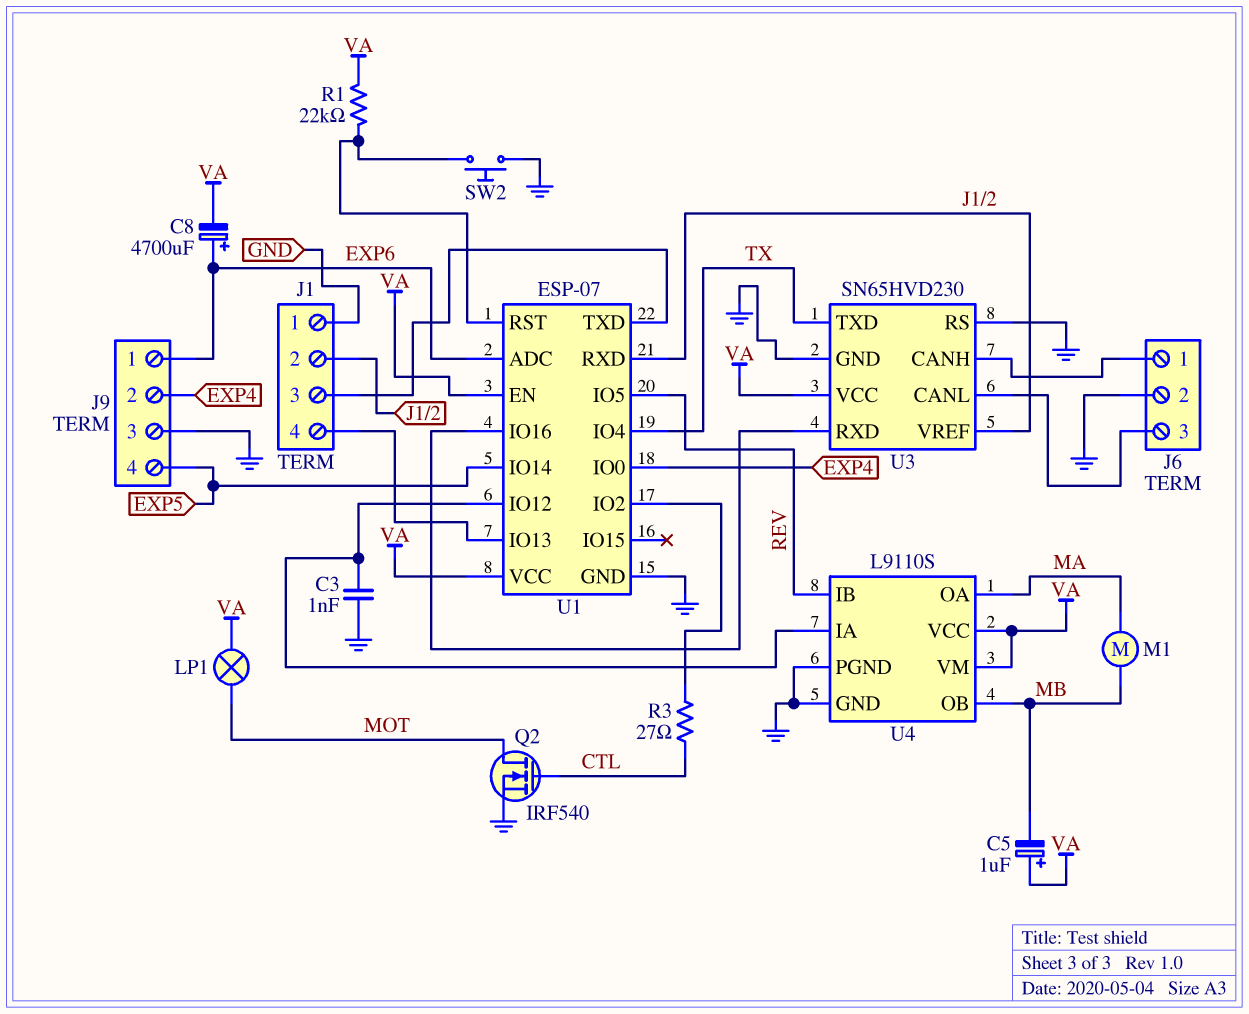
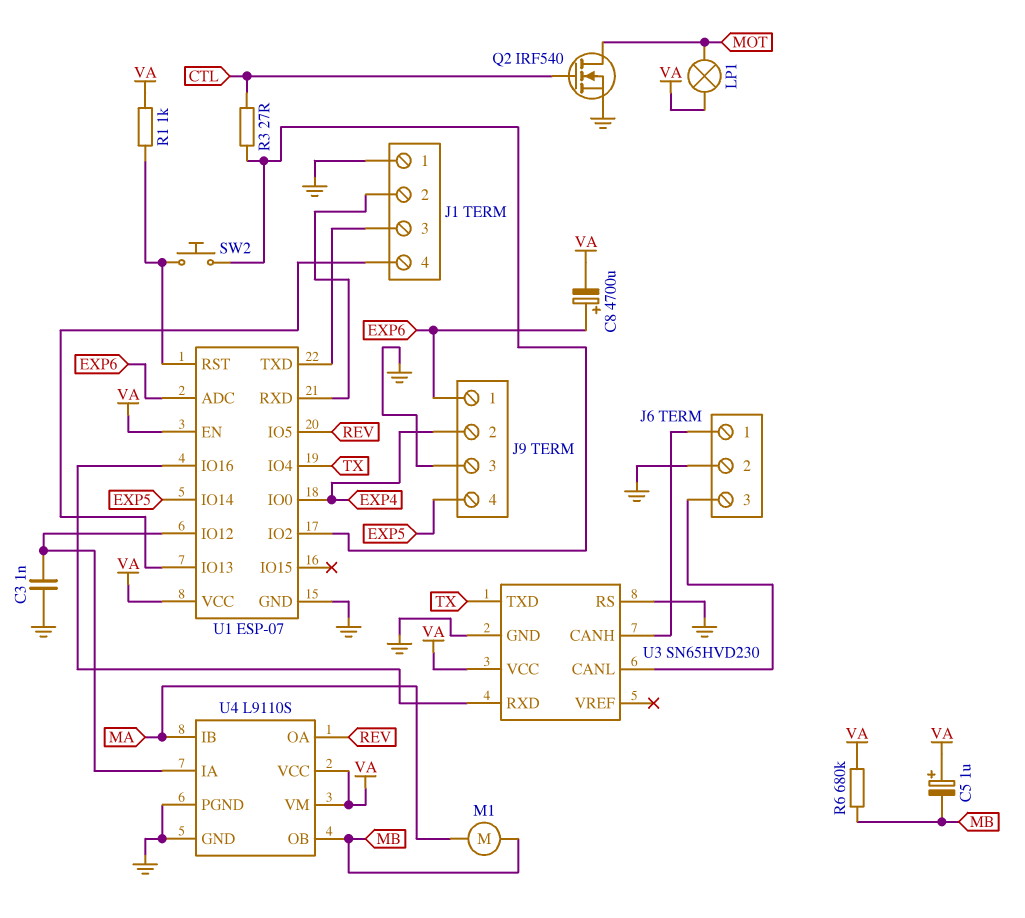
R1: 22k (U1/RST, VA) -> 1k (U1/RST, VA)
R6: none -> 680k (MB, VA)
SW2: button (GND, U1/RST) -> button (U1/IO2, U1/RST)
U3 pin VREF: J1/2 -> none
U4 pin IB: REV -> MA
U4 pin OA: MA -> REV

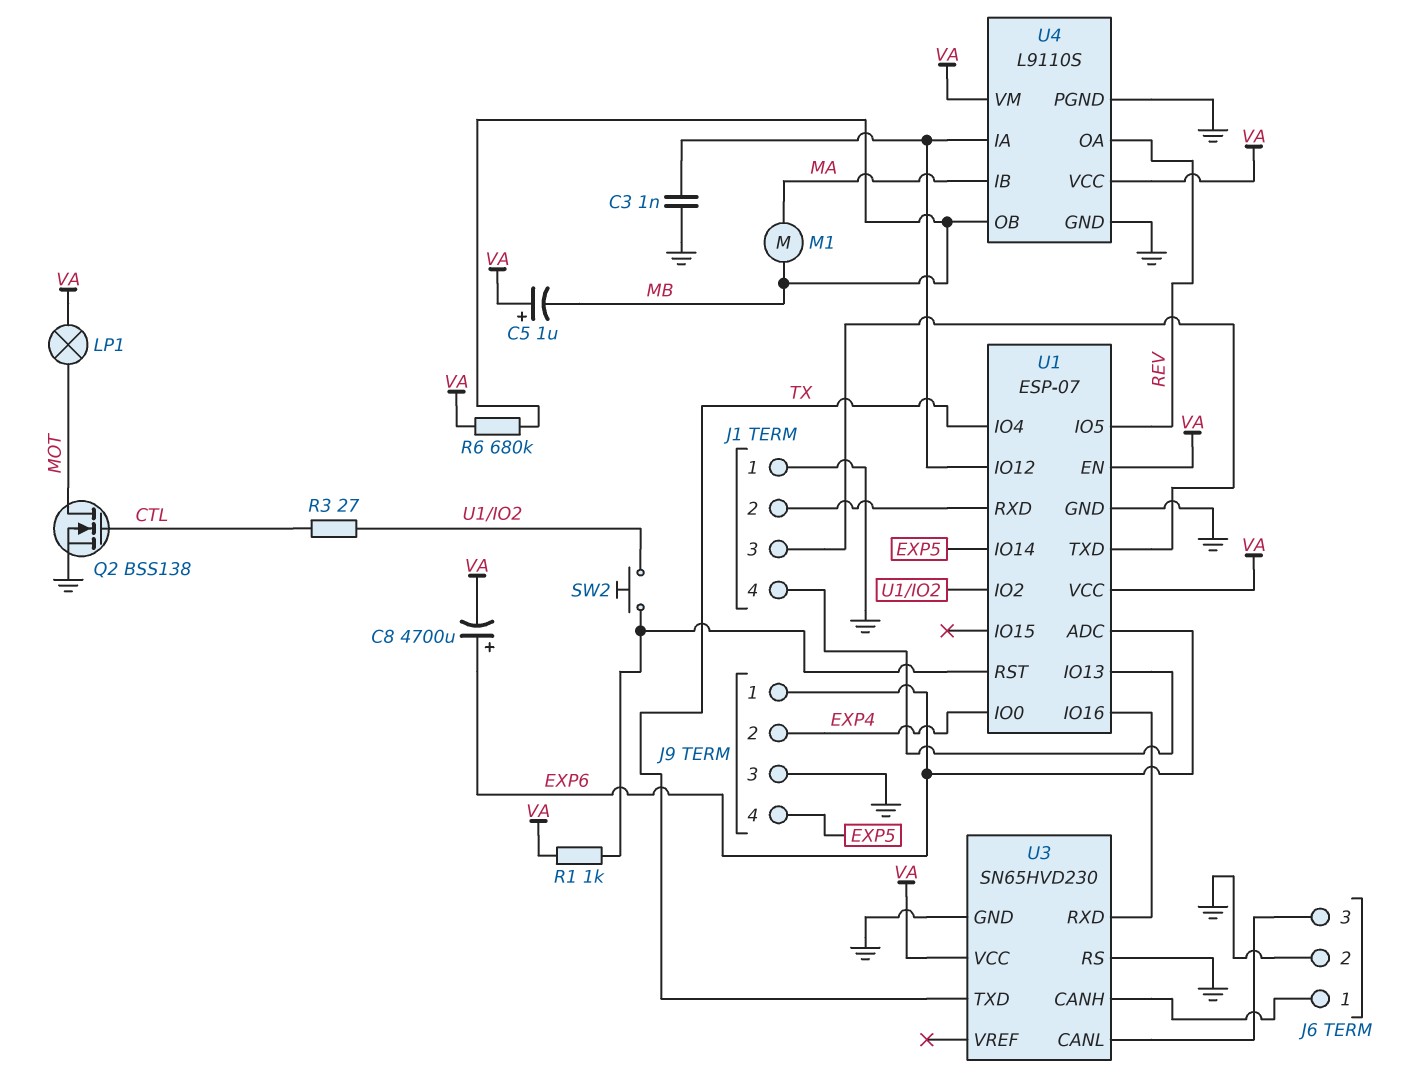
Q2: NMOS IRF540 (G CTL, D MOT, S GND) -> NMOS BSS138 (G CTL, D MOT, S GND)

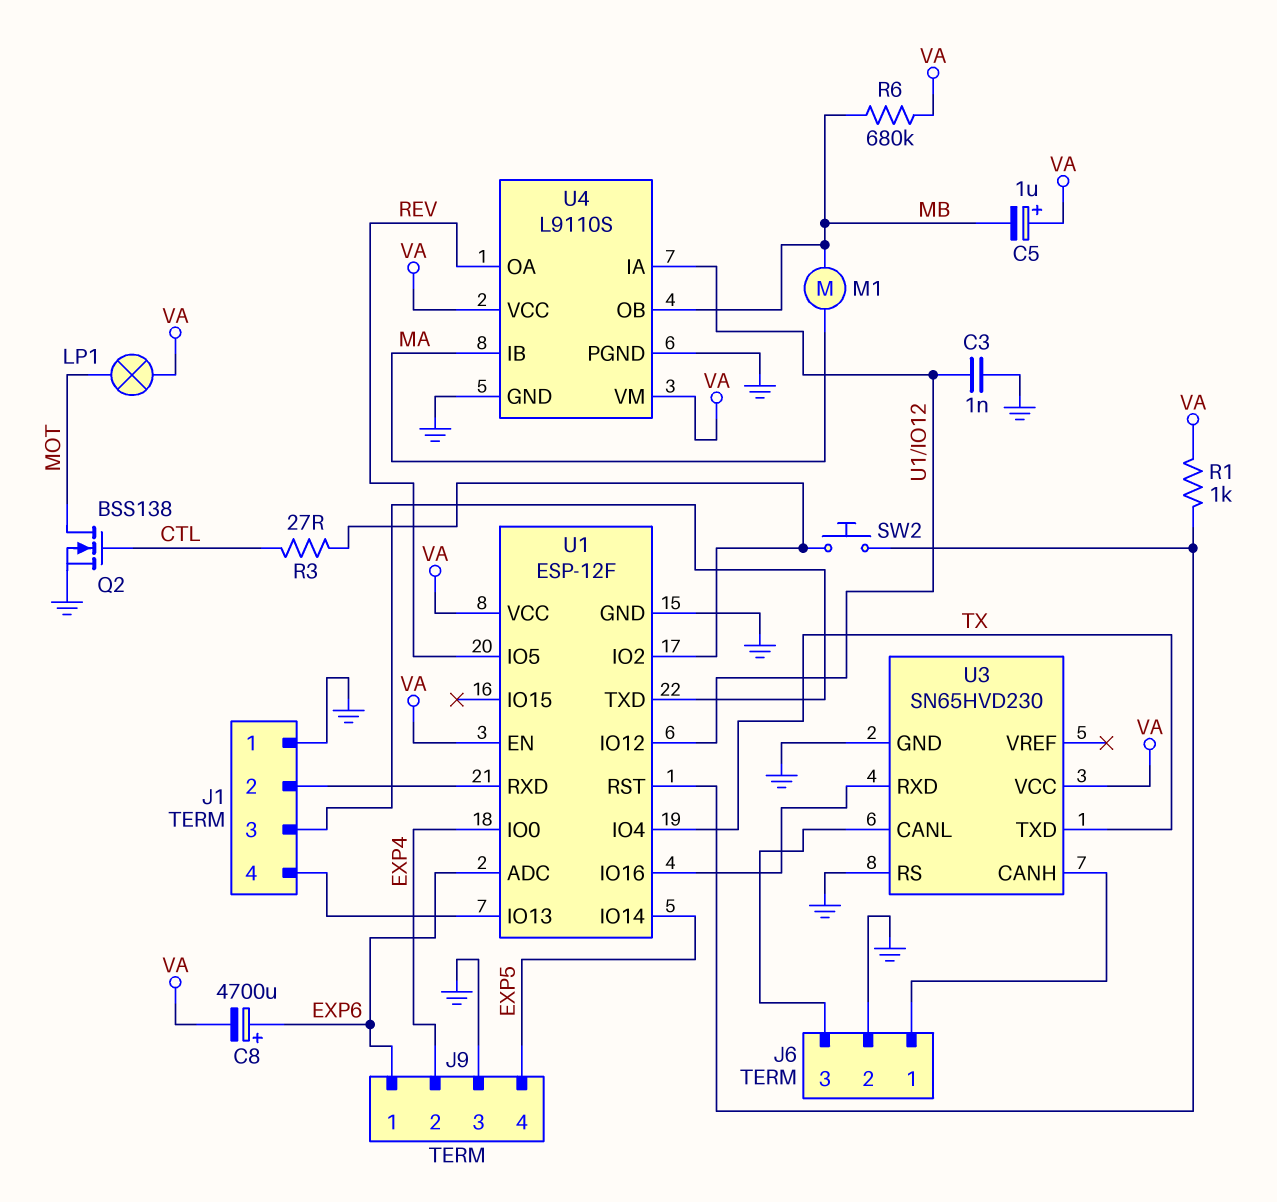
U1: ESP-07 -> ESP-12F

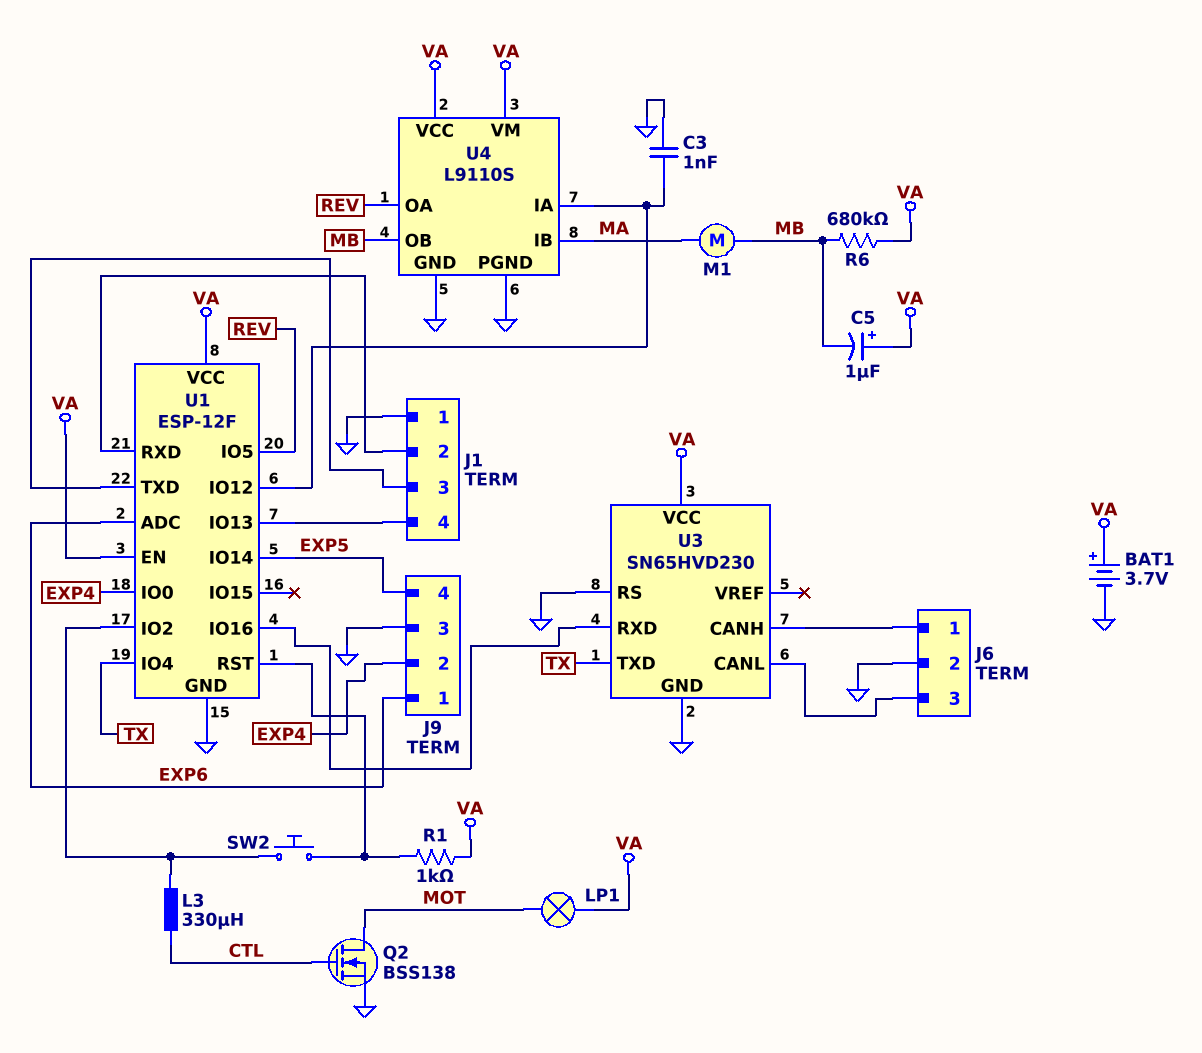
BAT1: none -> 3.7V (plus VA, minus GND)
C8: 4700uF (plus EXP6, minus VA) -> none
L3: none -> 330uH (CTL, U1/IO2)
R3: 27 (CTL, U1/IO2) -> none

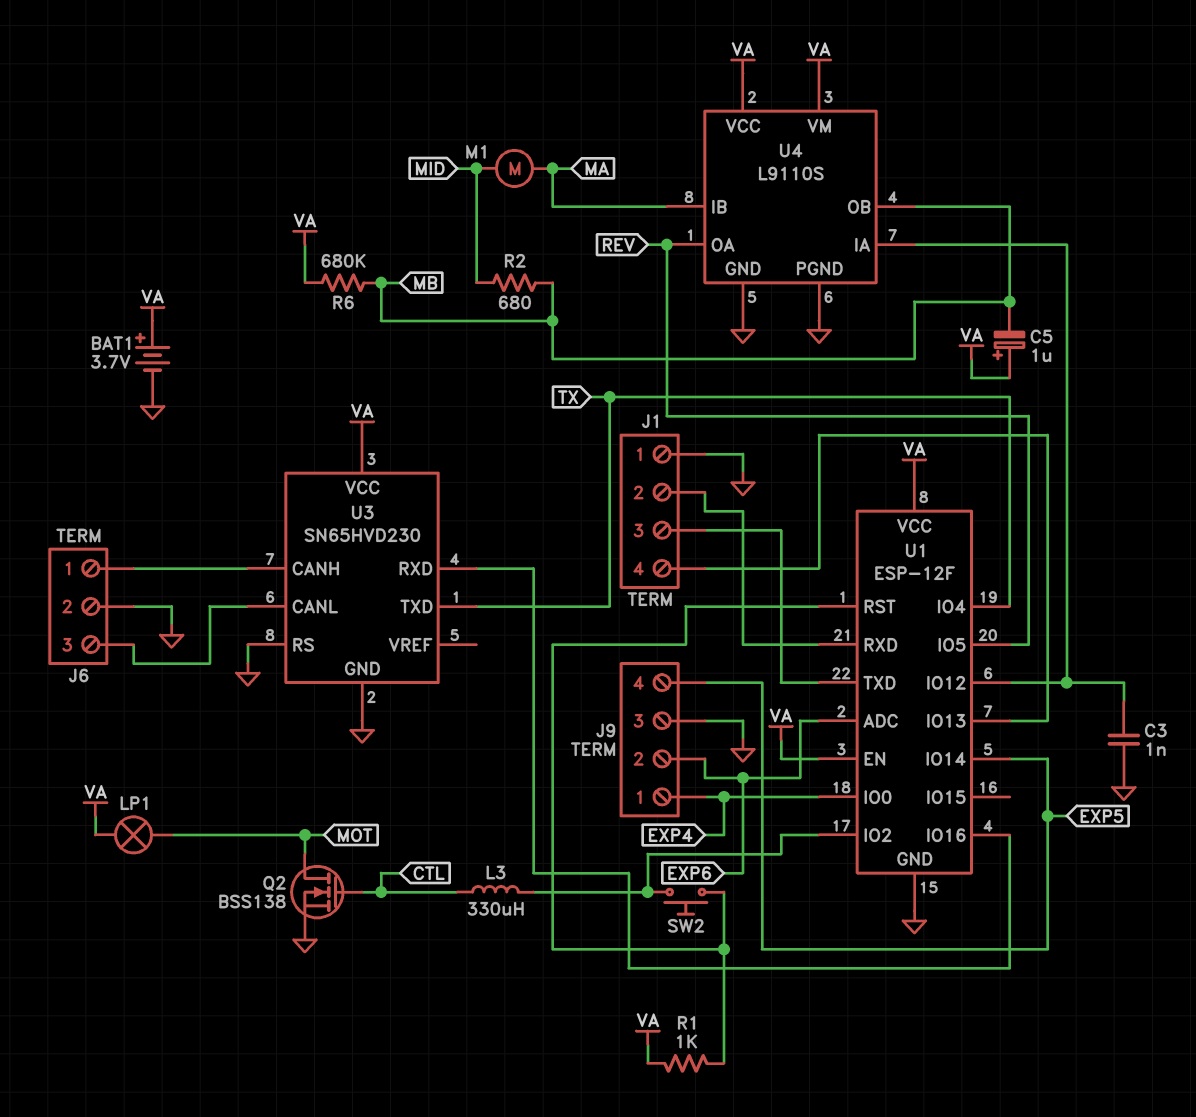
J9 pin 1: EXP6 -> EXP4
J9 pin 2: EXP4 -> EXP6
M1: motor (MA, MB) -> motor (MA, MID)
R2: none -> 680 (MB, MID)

════

Only the text of the entries above is to be given again, exactly, with the pictures left out.

Solution to the problem:
R1: 22k (U1/RST, VA) -> 1k (U1/RST, VA)
R6: none -> 680k (MB, VA)
SW2: button (GND, U1/RST) -> button (U1/IO2, U1/RST)
U3 pin VREF: J1/2 -> none
U4 pin IB: REV -> MA
U4 pin OA: MA -> REV

Q2: NMOS IRF540 (G CTL, D MOT, S GND) -> NMOS BSS138 (G CTL, D MOT, S GND)

U1: ESP-07 -> ESP-12F

BAT1: none -> 3.7V (plus VA, minus GND)
C8: 4700uF (plus EXP6, minus VA) -> none
L3: none -> 330uH (CTL, U1/IO2)
R3: 27 (CTL, U1/IO2) -> none

J9 pin 1: EXP6 -> EXP4
J9 pin 2: EXP4 -> EXP6
M1: motor (MA, MB) -> motor (MA, MID)
R2: none -> 680 (MB, MID)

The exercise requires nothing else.